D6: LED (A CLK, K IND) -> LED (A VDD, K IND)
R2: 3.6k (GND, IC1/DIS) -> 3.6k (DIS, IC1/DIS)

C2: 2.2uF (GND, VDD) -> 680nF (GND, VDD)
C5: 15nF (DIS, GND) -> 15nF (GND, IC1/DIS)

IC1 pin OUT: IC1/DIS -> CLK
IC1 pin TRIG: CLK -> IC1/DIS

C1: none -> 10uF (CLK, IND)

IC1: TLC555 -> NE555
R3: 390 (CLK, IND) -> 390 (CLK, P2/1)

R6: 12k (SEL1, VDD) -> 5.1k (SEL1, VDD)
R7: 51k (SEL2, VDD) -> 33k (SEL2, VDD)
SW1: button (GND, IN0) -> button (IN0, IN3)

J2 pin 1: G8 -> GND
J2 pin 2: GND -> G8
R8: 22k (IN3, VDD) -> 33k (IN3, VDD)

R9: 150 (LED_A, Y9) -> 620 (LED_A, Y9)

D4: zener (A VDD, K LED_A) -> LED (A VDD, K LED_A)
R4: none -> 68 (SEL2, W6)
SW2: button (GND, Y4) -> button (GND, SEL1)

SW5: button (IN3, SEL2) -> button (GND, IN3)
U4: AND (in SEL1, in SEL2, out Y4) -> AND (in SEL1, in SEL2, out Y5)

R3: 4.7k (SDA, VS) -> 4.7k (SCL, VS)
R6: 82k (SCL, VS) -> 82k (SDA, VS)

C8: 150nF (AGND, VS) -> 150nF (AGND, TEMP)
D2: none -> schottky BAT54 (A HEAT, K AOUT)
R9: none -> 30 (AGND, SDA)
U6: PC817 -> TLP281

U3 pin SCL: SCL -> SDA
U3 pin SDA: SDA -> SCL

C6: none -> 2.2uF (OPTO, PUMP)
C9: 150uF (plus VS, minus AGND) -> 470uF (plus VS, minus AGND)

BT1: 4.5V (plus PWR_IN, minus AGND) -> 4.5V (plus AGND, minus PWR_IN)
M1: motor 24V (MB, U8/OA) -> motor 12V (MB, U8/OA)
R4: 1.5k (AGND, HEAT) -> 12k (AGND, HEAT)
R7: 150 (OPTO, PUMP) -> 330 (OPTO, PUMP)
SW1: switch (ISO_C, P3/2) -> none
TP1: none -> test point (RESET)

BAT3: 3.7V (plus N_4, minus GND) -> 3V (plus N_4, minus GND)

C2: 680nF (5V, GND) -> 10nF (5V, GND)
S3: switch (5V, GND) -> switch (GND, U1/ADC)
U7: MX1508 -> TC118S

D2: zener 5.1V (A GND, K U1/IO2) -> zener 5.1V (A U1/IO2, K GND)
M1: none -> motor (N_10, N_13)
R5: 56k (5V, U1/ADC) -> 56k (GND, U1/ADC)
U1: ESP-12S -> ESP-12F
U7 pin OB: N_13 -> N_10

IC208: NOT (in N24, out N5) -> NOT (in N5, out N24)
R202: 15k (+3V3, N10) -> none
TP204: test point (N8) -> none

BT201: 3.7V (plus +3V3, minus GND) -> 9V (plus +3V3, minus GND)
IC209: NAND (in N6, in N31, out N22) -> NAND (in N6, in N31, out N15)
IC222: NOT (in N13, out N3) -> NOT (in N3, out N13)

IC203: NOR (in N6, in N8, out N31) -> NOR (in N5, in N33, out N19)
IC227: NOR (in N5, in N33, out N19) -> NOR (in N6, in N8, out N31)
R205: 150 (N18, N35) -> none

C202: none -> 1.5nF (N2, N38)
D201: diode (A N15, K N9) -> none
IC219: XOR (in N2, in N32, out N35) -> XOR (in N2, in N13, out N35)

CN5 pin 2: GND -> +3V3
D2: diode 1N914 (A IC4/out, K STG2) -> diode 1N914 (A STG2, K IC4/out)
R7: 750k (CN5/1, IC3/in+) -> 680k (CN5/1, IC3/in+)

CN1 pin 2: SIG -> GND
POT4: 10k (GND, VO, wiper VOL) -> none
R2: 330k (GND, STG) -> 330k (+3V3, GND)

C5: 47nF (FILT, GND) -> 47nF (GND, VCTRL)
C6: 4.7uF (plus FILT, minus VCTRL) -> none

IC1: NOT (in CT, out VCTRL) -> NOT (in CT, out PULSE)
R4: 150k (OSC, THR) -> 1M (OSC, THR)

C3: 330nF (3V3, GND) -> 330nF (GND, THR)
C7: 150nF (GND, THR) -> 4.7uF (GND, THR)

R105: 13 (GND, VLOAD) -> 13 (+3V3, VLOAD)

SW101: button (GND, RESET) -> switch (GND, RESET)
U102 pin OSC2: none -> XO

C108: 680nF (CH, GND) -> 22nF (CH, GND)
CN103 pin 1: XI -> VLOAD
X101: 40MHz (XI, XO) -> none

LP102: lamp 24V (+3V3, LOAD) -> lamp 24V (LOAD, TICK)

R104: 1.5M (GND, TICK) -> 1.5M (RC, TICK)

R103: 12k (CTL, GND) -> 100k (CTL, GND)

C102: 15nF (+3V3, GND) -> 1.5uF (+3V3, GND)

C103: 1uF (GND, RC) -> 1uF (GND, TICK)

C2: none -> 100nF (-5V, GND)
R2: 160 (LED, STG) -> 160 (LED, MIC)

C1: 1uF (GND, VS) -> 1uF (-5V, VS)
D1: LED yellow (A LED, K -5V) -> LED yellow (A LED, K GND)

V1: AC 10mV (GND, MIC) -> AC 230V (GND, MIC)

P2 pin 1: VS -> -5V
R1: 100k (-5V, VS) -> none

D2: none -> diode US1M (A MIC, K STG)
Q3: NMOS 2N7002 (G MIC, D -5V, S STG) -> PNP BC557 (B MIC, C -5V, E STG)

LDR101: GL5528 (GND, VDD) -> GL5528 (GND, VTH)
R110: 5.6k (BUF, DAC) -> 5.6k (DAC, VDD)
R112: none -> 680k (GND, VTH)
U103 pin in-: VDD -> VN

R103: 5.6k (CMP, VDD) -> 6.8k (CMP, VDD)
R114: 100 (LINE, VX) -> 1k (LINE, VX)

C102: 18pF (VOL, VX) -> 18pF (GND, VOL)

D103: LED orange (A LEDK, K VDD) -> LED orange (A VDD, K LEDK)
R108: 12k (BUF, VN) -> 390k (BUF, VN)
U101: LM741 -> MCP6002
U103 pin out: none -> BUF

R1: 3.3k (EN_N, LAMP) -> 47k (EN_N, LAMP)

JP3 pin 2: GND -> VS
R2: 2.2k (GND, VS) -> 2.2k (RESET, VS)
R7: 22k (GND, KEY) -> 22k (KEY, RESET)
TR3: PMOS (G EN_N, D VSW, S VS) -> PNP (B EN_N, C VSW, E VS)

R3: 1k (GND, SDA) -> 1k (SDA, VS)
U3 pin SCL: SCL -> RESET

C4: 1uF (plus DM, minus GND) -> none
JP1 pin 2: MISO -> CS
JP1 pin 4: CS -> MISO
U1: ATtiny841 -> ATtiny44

### Exercise objective
Up to and including the line with "R8: 22k (IN3, VDD) -> 33k (IN3, VDD)", output every line of the records above exactly, starting from the first; output nothing else.

### Response below
D6: LED (A CLK, K IND) -> LED (A VDD, K IND)
R2: 3.6k (GND, IC1/DIS) -> 3.6k (DIS, IC1/DIS)

C2: 2.2uF (GND, VDD) -> 680nF (GND, VDD)
C5: 15nF (DIS, GND) -> 15nF (GND, IC1/DIS)

IC1 pin OUT: IC1/DIS -> CLK
IC1 pin TRIG: CLK -> IC1/DIS

C1: none -> 10uF (CLK, IND)

IC1: TLC555 -> NE555
R3: 390 (CLK, IND) -> 390 (CLK, P2/1)

R6: 12k (SEL1, VDD) -> 5.1k (SEL1, VDD)
R7: 51k (SEL2, VDD) -> 33k (SEL2, VDD)
SW1: button (GND, IN0) -> button (IN0, IN3)

J2 pin 1: G8 -> GND
J2 pin 2: GND -> G8
R8: 22k (IN3, VDD) -> 33k (IN3, VDD)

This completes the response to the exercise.